• [TASK ITEM]: A word-for-word copy of the data, with no images, is the required answer.

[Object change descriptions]
.....

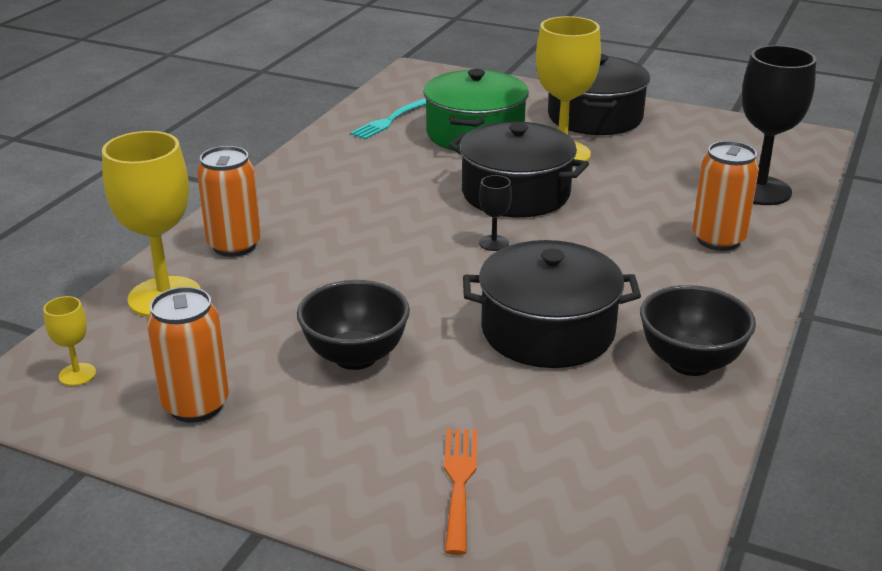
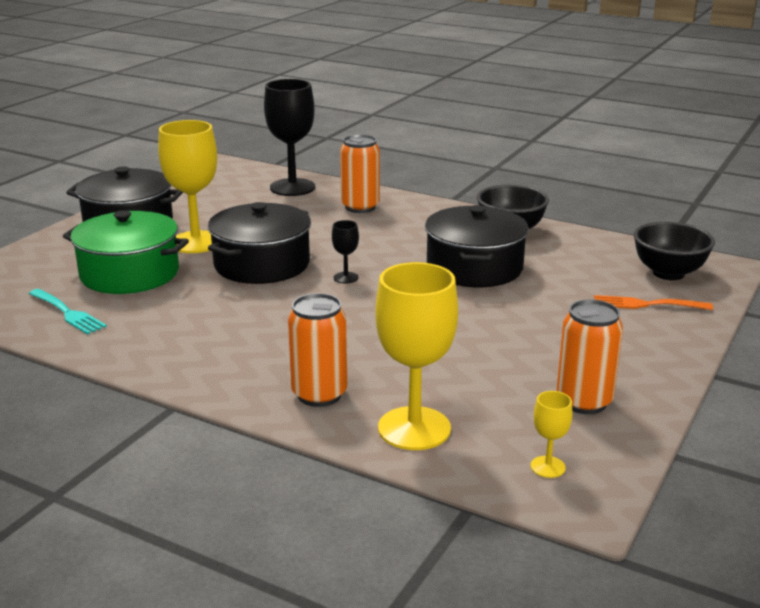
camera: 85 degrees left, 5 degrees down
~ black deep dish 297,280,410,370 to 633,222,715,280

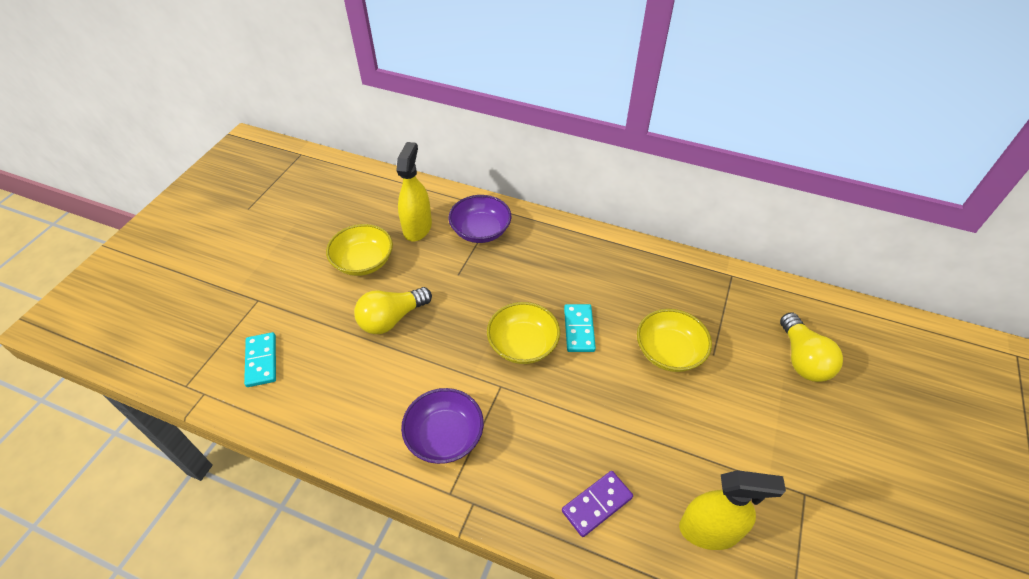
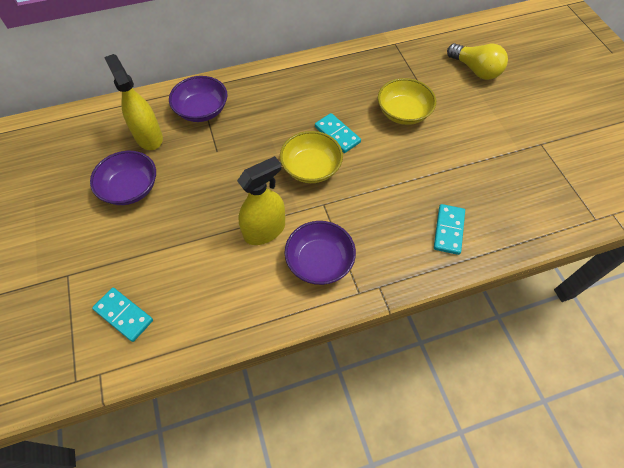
camera: 40 degrees left, 10 degrees up
~ golden deep dish 326,224,393,276 to royal purple deep dish 90,151,156,205
- golden lightbulb 354,287,432,334
~ golden sprayer 679,470,786,550 to 237,156,285,245
~ royal purple domino tile 562,471,633,537 to aqua domino tile 434,204,465,255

.....

• [RESULT OF THIS TASK]:
camera: 85 degrees left, 5 degrees down
~ black deep dish 297,280,410,370 to 633,222,715,280

camera: 40 degrees left, 10 degrees up
~ golden deep dish 326,224,393,276 to royal purple deep dish 90,151,156,205
- golden lightbulb 354,287,432,334
~ golden sprayer 679,470,786,550 to 237,156,285,245
~ royal purple domino tile 562,471,633,537 to aqua domino tile 434,204,465,255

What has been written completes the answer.